◆ STUDY MATERIAL:
---

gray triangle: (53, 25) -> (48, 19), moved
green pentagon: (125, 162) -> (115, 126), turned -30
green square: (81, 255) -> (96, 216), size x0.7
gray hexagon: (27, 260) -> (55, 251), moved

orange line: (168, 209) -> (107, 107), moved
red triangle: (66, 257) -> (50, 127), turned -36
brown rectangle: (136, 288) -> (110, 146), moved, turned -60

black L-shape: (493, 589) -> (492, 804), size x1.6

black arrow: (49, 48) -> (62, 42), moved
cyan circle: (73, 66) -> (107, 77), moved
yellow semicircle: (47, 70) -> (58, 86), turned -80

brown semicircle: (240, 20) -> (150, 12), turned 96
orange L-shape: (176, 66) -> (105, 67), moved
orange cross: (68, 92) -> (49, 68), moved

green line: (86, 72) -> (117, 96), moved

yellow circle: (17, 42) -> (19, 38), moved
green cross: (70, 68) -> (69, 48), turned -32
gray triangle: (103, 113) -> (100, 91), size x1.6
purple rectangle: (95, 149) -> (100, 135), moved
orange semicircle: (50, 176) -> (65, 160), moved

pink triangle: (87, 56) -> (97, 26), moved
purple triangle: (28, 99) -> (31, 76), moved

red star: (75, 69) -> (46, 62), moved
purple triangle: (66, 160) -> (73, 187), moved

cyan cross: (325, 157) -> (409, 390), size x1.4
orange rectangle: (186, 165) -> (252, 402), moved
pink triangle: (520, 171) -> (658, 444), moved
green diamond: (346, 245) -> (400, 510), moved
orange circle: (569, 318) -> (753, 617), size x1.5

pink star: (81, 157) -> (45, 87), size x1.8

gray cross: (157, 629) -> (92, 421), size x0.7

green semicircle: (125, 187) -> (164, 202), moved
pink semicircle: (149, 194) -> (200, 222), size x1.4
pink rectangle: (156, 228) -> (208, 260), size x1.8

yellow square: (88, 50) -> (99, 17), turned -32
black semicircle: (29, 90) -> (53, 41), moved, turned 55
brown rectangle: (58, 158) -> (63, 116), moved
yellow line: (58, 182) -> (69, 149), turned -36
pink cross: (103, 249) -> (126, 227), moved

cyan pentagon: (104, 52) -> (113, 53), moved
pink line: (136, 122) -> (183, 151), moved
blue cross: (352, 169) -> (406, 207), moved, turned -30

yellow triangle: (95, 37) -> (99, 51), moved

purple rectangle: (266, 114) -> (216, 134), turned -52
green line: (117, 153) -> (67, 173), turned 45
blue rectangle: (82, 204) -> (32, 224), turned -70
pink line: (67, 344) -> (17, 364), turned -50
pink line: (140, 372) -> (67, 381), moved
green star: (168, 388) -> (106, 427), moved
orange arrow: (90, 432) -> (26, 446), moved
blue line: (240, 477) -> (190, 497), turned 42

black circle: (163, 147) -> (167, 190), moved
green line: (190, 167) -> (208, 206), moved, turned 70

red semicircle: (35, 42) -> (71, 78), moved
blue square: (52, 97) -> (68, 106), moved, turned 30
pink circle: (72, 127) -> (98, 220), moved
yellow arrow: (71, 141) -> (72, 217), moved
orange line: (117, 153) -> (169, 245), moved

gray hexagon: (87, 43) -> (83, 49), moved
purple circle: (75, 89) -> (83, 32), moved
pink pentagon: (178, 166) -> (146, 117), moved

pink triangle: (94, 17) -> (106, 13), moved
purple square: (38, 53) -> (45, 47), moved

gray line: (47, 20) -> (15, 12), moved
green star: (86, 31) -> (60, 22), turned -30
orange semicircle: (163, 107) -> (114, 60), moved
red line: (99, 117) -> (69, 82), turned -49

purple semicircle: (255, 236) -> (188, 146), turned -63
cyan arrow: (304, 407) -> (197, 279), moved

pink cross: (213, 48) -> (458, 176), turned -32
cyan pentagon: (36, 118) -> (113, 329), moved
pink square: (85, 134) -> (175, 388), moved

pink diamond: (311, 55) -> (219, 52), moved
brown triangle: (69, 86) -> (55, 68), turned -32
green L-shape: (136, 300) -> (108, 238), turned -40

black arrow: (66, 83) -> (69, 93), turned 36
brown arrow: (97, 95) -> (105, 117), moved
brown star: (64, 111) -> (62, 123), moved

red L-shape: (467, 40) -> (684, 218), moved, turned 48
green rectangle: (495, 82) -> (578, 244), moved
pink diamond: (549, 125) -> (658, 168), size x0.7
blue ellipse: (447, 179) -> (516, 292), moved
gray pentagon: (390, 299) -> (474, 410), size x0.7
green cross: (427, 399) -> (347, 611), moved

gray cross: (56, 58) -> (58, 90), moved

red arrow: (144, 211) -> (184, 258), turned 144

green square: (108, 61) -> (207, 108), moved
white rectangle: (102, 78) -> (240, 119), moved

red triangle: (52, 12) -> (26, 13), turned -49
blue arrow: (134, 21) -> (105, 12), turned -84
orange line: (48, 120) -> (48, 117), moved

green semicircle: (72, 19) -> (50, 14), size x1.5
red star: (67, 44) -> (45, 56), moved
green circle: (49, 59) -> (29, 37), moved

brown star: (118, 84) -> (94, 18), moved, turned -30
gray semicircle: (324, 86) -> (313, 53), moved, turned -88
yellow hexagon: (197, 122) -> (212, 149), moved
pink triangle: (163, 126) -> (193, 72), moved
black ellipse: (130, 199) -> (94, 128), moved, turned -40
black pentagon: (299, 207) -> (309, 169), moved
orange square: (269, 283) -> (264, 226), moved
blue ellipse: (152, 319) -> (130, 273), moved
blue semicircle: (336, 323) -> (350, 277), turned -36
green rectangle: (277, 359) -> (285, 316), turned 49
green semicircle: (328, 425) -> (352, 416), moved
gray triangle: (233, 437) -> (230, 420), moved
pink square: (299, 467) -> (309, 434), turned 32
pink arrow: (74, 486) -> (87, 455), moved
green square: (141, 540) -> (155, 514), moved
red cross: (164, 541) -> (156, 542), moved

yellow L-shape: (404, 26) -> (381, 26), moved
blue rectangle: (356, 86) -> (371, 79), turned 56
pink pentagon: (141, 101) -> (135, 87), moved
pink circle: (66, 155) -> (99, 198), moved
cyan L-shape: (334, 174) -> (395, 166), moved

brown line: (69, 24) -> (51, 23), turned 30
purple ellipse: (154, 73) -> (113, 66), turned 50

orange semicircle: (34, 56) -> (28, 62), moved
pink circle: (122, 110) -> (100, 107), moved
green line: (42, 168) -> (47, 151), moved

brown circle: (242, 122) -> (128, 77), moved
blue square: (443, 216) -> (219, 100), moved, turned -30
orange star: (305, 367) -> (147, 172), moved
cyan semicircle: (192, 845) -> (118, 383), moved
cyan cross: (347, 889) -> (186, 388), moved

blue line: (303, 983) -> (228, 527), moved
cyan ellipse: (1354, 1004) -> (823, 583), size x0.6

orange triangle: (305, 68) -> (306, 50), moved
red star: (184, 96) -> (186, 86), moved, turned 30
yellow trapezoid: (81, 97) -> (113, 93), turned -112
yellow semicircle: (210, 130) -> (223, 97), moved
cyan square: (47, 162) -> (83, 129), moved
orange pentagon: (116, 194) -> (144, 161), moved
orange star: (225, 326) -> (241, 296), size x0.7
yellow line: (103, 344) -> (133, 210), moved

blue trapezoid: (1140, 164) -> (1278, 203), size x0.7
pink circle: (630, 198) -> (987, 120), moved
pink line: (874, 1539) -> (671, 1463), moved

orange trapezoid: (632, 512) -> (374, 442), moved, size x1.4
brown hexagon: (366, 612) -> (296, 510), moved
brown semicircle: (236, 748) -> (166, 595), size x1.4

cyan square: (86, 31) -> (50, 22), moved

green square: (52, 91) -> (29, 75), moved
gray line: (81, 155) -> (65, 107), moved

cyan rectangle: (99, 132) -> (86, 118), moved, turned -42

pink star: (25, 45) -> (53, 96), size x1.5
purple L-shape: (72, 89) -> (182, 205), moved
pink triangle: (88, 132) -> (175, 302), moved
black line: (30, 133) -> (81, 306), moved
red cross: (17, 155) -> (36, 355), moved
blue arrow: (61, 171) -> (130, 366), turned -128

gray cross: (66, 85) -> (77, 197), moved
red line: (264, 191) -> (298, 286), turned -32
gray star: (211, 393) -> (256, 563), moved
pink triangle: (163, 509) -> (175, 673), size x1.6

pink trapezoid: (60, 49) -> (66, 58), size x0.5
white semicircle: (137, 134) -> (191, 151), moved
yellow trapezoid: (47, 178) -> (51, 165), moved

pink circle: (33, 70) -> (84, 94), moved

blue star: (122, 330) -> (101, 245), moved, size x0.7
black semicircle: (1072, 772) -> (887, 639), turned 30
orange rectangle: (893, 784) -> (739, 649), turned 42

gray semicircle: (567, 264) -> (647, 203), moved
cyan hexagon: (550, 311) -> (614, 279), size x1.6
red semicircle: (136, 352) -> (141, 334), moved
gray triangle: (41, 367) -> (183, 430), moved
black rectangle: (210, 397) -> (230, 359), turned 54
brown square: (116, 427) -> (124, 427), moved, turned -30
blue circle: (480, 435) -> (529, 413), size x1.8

---

◆ REQUIRED ACTION:
Using the records above, set down exactly the lines from the one with "pink triangle: (520, 171)" through the one with "pink line: (136, 122) -> (183, 151), moved", inclusive, and nothing more.

◆ RESPONSE:
pink triangle: (520, 171) -> (658, 444), moved
green diamond: (346, 245) -> (400, 510), moved
orange circle: (569, 318) -> (753, 617), size x1.5

pink star: (81, 157) -> (45, 87), size x1.8

gray cross: (157, 629) -> (92, 421), size x0.7

green semicircle: (125, 187) -> (164, 202), moved
pink semicircle: (149, 194) -> (200, 222), size x1.4
pink rectangle: (156, 228) -> (208, 260), size x1.8

yellow square: (88, 50) -> (99, 17), turned -32
black semicircle: (29, 90) -> (53, 41), moved, turned 55
brown rectangle: (58, 158) -> (63, 116), moved
yellow line: (58, 182) -> (69, 149), turned -36
pink cross: (103, 249) -> (126, 227), moved

cyan pentagon: (104, 52) -> (113, 53), moved
pink line: (136, 122) -> (183, 151), moved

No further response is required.